PROBLEM DETAILS: Rewrite the material below with "reading order" changed to "scan order" everywhere and nothing else altered, leaving out the pictures.

[Stored data]
===

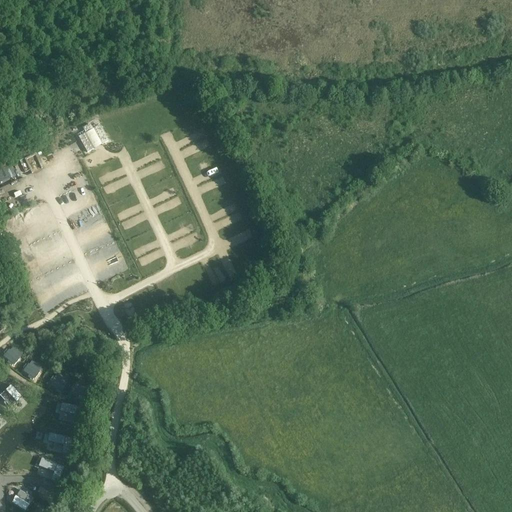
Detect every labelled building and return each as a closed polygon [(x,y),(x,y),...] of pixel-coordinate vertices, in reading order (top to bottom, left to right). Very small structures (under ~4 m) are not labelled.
[(93,130),(91,127),(90,124),(82,129),(84,131),(85,134),(93,130)] [(93,129),(101,145),(108,141),(99,126),(93,129)] [(85,134),(78,137),(87,153),(94,149),(85,134)] [(24,356),(13,347),(4,358),(15,367),(24,356)] [(44,370),(34,361),(25,372),(35,381),(44,370)] [(70,382),(60,374),(51,384),(61,393),(70,382)] [(92,391),(81,383),(72,393),(83,402),(92,391)] [(22,400),(12,388),(1,398),(11,409),(22,400)] [(76,411),(63,407),(60,419),(73,423),(76,411)] [(71,441),(54,437),(51,452),(67,455),(71,441)] [(62,470),(43,462),(38,474),(56,481),(62,470)] [(25,511),(34,499),(20,490),(11,504),(24,511),(25,511)]
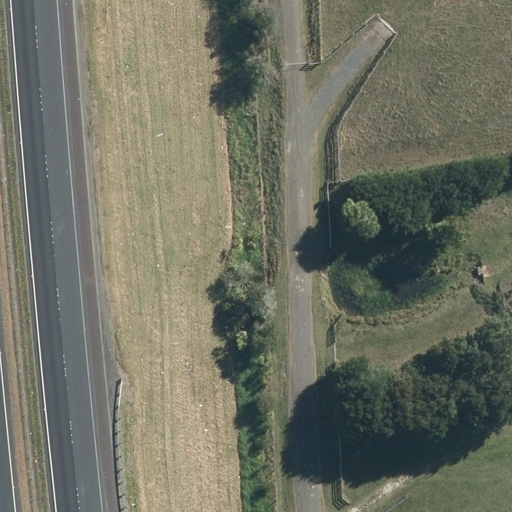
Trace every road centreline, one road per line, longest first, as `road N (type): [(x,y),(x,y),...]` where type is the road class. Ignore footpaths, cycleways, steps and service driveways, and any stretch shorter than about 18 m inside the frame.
road 1 (motorway): [(45,0),(57,258),(82,511)]
road 2 (track): [(313,511),(291,0)]
road 3 (track): [(361,511),(393,484),(511,416)]
road 4 (track): [(296,136),(384,28)]
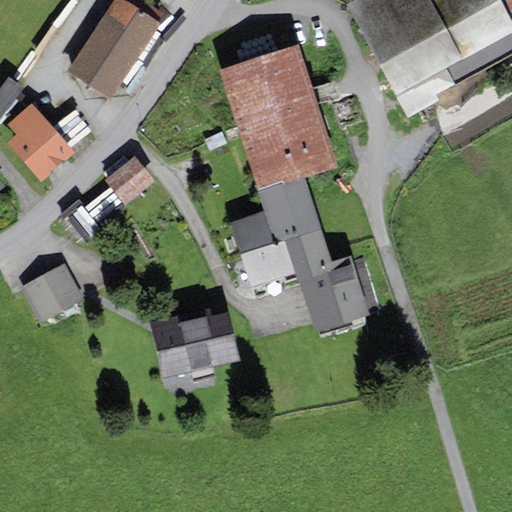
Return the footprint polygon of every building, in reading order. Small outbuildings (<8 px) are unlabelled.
[(110,100),(160,22),(124,0),(111,0),(66,72),(110,100)] [(511,0),(354,0),(353,1),(346,5),(394,96),(406,118),(457,90),(454,85),(511,53),(511,0)] [(337,168),(298,44),(219,69),(258,193),(305,178),(337,168)] [(0,120),(23,88),(8,77),(0,87),(0,120)] [(74,153),(31,103),(7,124),(16,134),(6,143),(40,183),(74,153)] [(126,206),(155,181),(133,156),(104,182),(110,188),(122,202),(126,206)] [(305,178),(258,193),(263,211),(229,222),(240,255),(284,240),(321,229),(305,178)] [(98,223),(122,202),(110,188),(84,208),(98,223)] [(84,208),(77,200),(61,215),(86,243),(102,229),(98,223),(84,208)] [(332,262),(321,229),(284,240),(295,274),(297,283),(299,282),(335,271),(332,262)] [(251,288),(295,274),(284,240),(240,255),(251,288)] [(316,334),(351,323),(371,317),(370,314),(353,261),(352,256),(332,262),(335,271),(299,282),(316,334)] [(353,261),(370,314),(379,311),(363,258),(353,261)] [(41,323),(84,299),(63,263),(20,288),(41,323)] [(164,380),(241,361),(227,305),(150,323),(164,380)]
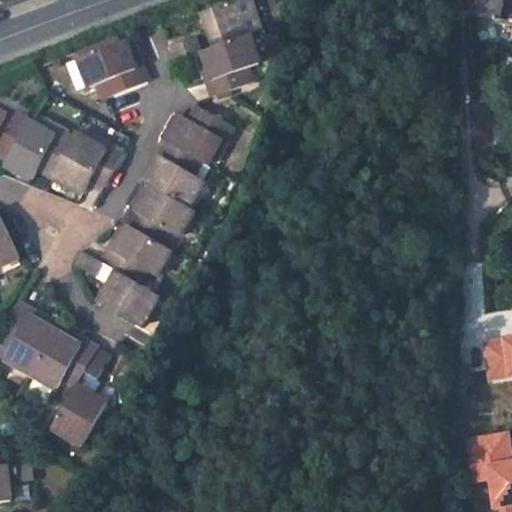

===

SOLUTION:
Detect every labelled building and return each as a closed polygon [(x,y),(x,y),...] of pixel-coordinate vertices, in scan order (top to bottom, left to right). Very small structures (under ~4 m) are not labelled.
[(93,130),(91,127),(90,124),(82,129),(84,131),(85,134),(93,130)] [(93,129),(101,145),(108,141),(99,126),(93,129)] [(85,134),(78,137),(87,153),(94,149),(85,134)] [(24,356),(13,347),(4,358),(15,367),(24,356)] [(44,370),(34,361),(25,372),(35,381),(44,370)] [(70,382),(60,374),(51,384),(61,393),(70,382)] [(92,391),(81,383),(72,393),(83,402),(92,391)] [(22,400),(12,388),(1,398),(11,409),(22,400)] [(76,411),(63,407),(60,419),(73,423),(76,411)] [(71,441),(54,437),(51,452),(67,455),(71,441)] [(62,470),(43,462),(38,474),(56,481),(62,470)] [(25,511),(34,499),(20,490),(11,504),(24,511),(25,511)]
Trace every road centreline, one road per line, longest first, as `road N (type): [(x,y),(x,y),...]` where type is the road class. Ignore footpaths, cycleways, steps and service driveways, and any stretch shorter than about 18 m inside the frame.
road 1 (motorway): [(45,0),(57,258),(82,511)]
road 2 (track): [(313,511),(291,0)]
road 3 (track): [(361,511),(393,484),(511,416)]
road 4 (track): [(296,136),(384,28)]
Return the footprint polygon of every building, in scan order. Small outbuildings (<8 px) are unlabelled.
[(110,100),(160,22),(124,0),(111,0),(66,72),(110,100)] [(511,0),(354,0),(353,1),(346,5),(394,96),(406,118),(457,90),(454,85),(511,53),(511,0)] [(337,168),(298,44),(219,69),(258,193),(305,178),(337,168)] [(0,120),(23,88),(8,77),(0,87),(0,120)] [(74,153),(31,103),(7,124),(16,134),(6,143),(40,183),(74,153)] [(126,206),(155,181),(133,156),(104,182),(110,188),(122,202),(126,206)] [(305,178),(258,193),(263,211),(229,222),(240,255),(284,240),(321,229),(305,178)] [(98,223),(122,202),(110,188),(84,208),(98,223)] [(84,208),(77,200),(61,215),(86,243),(102,229),(98,223),(84,208)] [(332,262),(321,229),(284,240),(295,274),(297,283),(299,282),(335,271),(332,262)] [(251,288),(295,274),(284,240),(240,255),(251,288)] [(316,334),(351,323),(371,317),(370,314),(353,261),(352,256),(332,262),(335,271),(299,282),(316,334)] [(353,261),(370,314),(379,311),(363,258),(353,261)] [(41,323),(84,299),(63,263),(20,288),(41,323)] [(164,380),(241,361),(227,305),(150,323),(164,380)]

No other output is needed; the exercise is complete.